## ENTRIES SHOWN
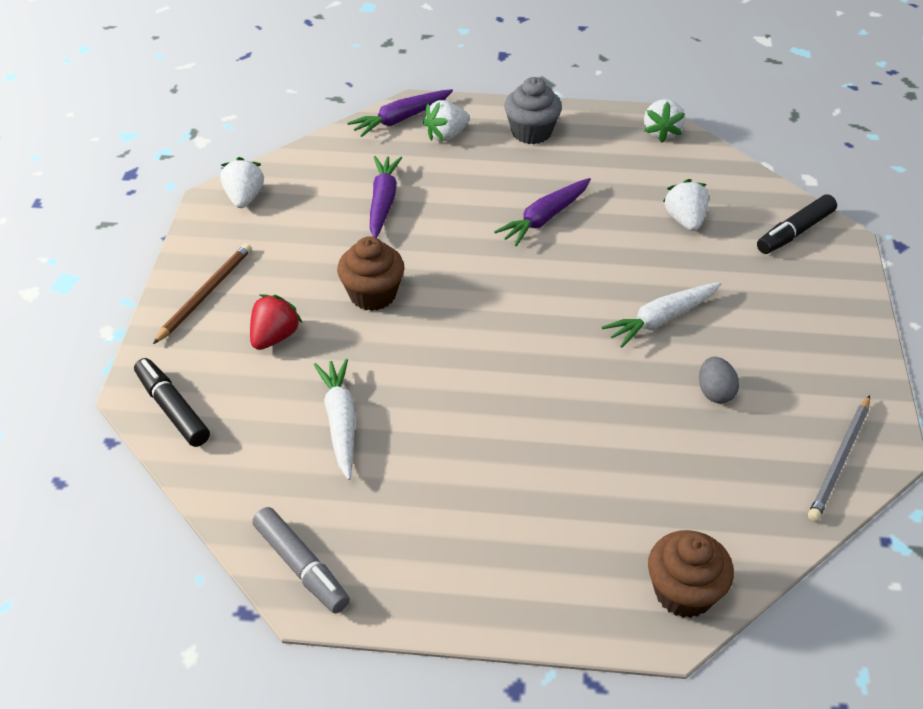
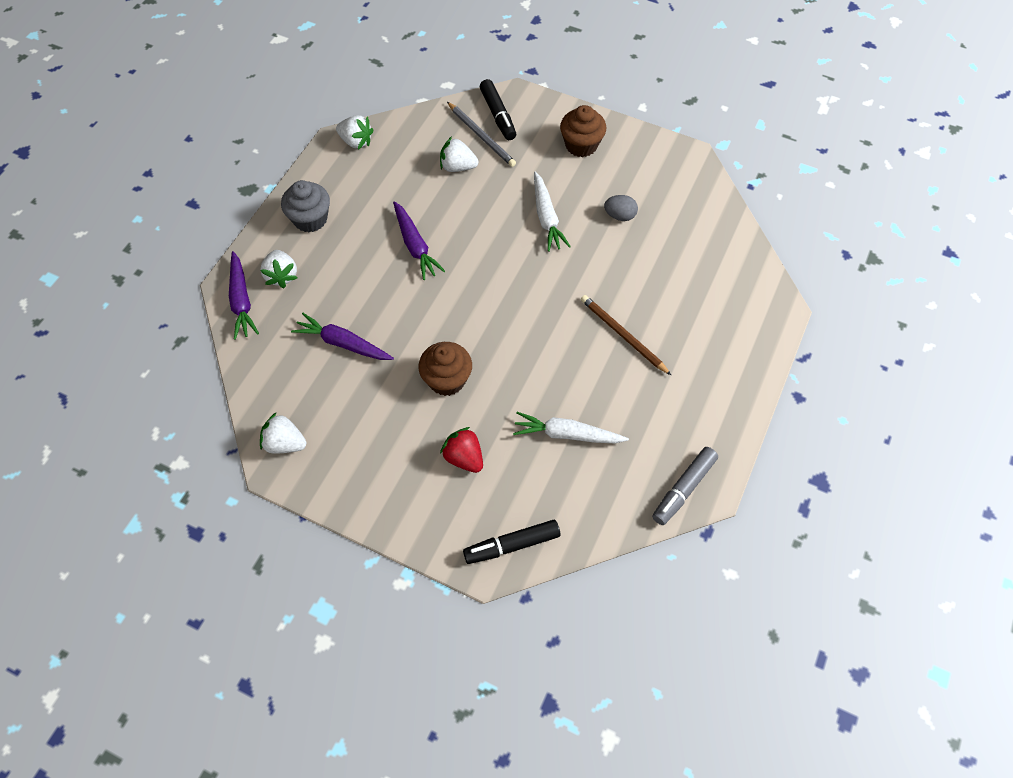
camera: 70 degrees left, 15 degrees up
brown pencil [153,243,252,344] -> brown pencil moved to [581,295,671,375]
grey marker [252,507,350,613] -> grey marker turned 150 degrees clockwise [652,447,718,525]
brown cupcake [648,530,734,618] -> brown cupcake moved to [560,105,606,157]
grey pencil [808,395,870,522] -> grey pencil moved to [447,102,516,167]

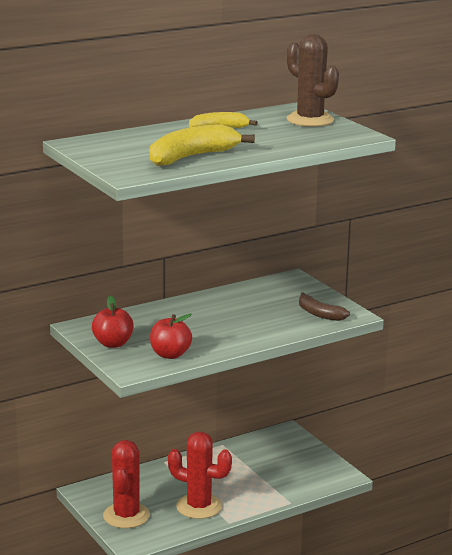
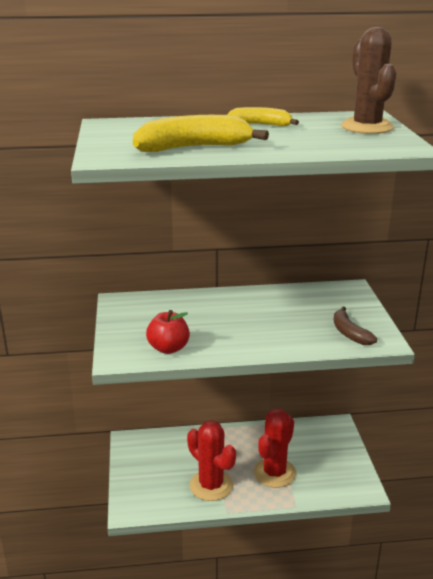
camera: 25 degrees right, 5 degrees up
red apple [92,296,134,348] -> none
red cactus [103,440,150,528] -> red cactus moved to [254,409,296,488]

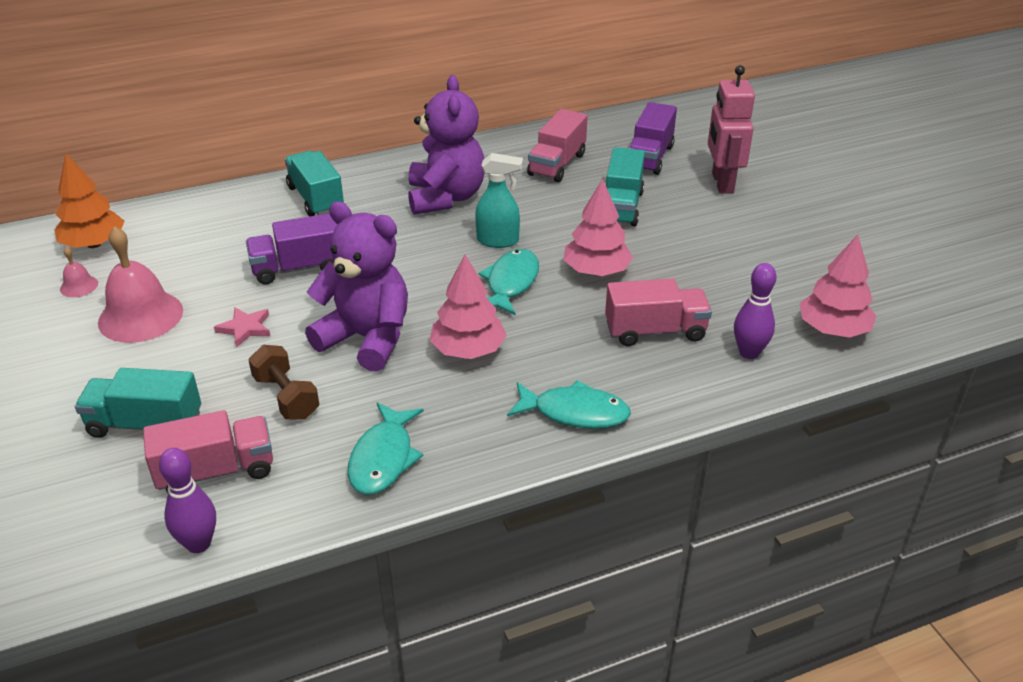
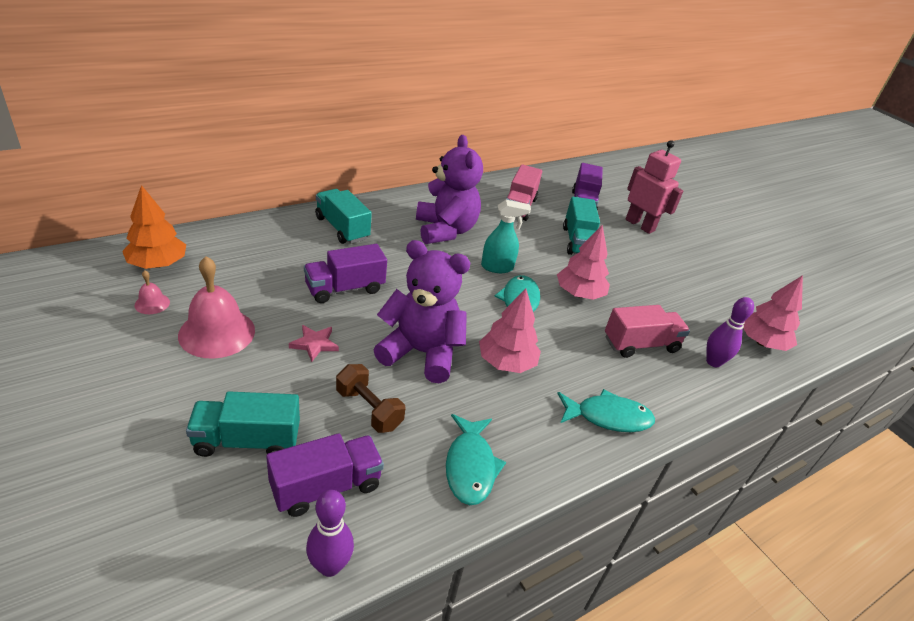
camera: 15 degrees left, 0 degrees up
pink truck [143,410,273,493] -> purple truck [266,433,384,517]
pink robot [708,65,755,194] -> pink robot turned 150 degrees clockwise [626,140,683,234]

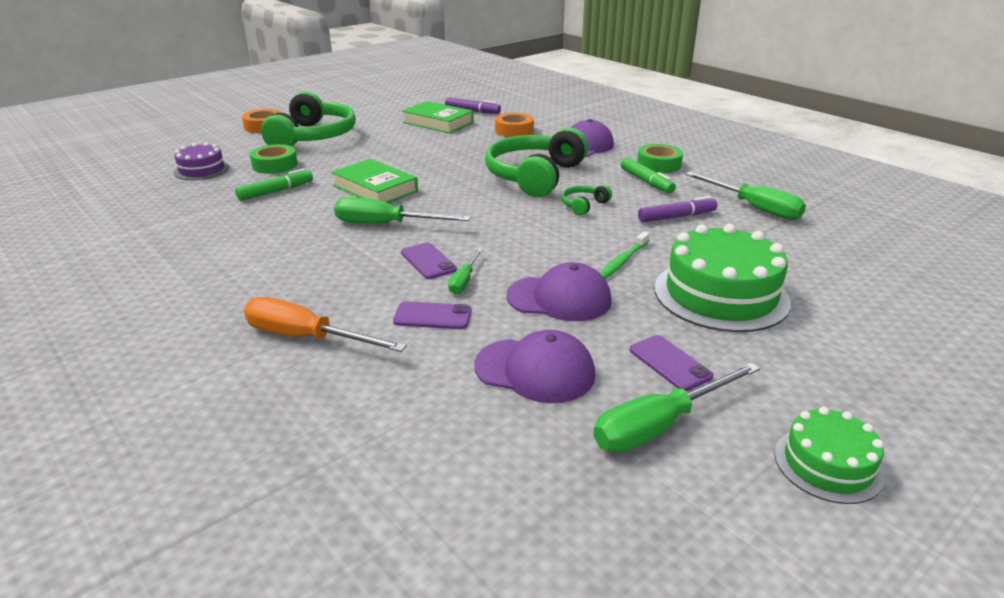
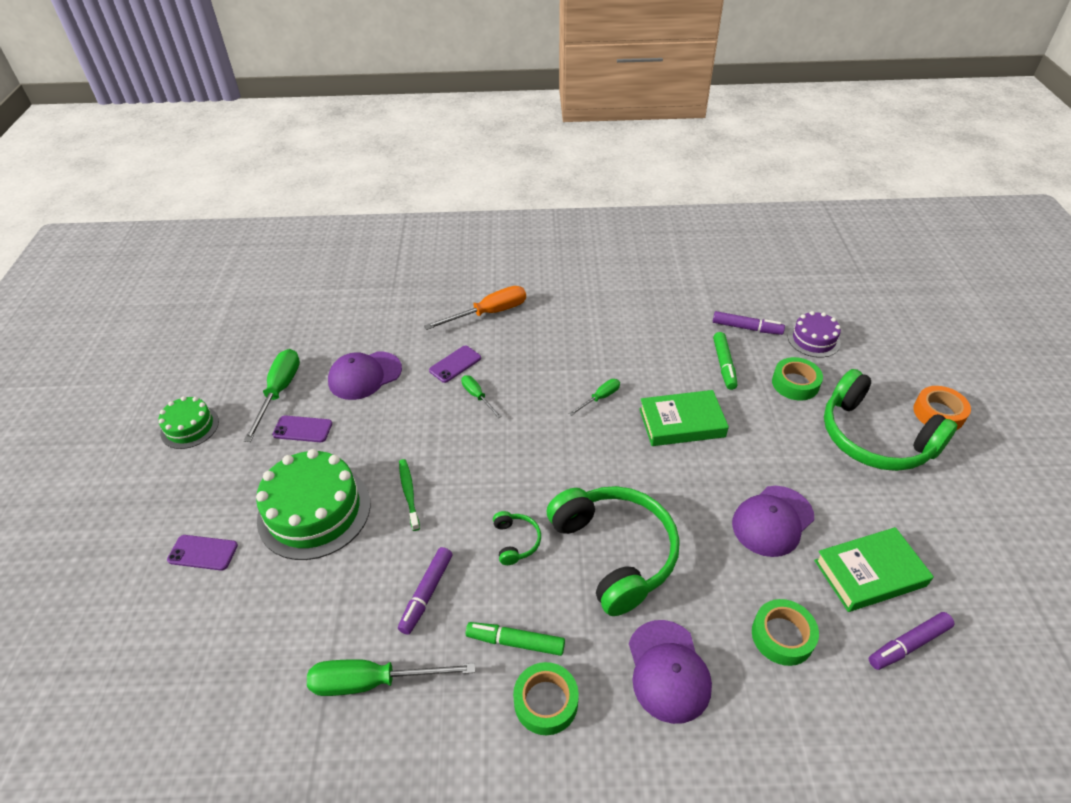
camera: 130 degrees right, 15 degrees up
green screwdriver [334,197,470,224] -> green screwdriver [569,379,620,416], size x0.55
purple phone [401,242,457,279] -> purple phone moved to [167,535,238,570]
orange tape [495,113,534,137] -> green tape [752,599,819,666]
purple cap [507,262,612,321] -> purple cap moved to [732,486,814,557]
none -> purple marker [713,311,785,335]

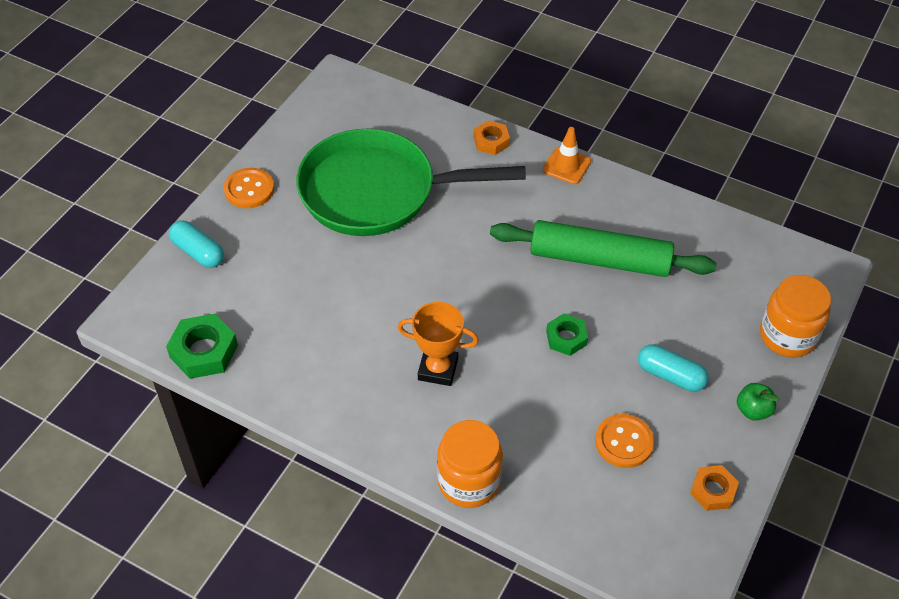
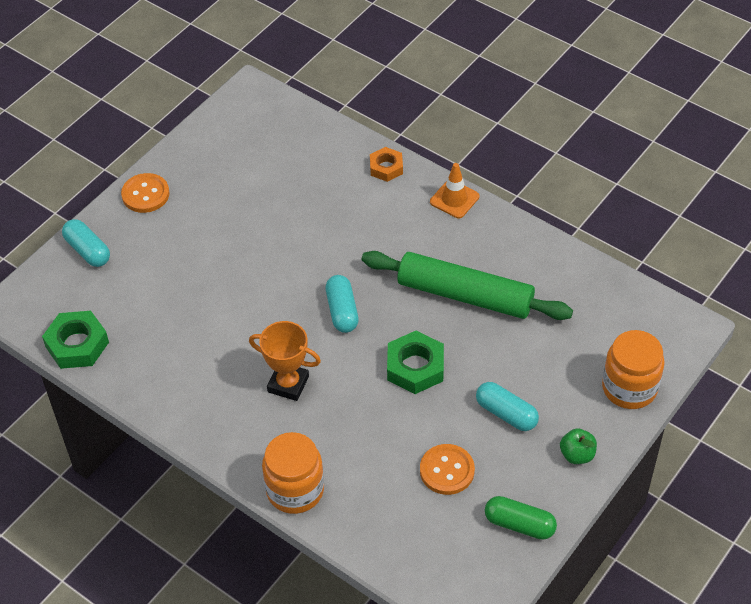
camera: 10 degrees right, 0 degrees up
green pan [296,129,526,236] -> none
green nut [546,313,588,356] -> green nut [387,331,444,394], size x1.56
orange nut [690,465,739,511] -> green capsule [485,496,557,540]
none -> turquoise capsule [326,275,359,333]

## PROBLEM
Look back over the records above. Reproduce exactly everything from the line with "orange tape [495,113,534,137]" down to the line with "green pan [296,129,526,236] -> none", inclusive, and leave the pictures out.

## EXERCISE RESPONSE
orange tape [495,113,534,137] -> green tape [752,599,819,666]
purple cap [507,262,612,321] -> purple cap moved to [732,486,814,557]
none -> purple marker [713,311,785,335]

camera: 10 degrees right, 0 degrees up
green pan [296,129,526,236] -> none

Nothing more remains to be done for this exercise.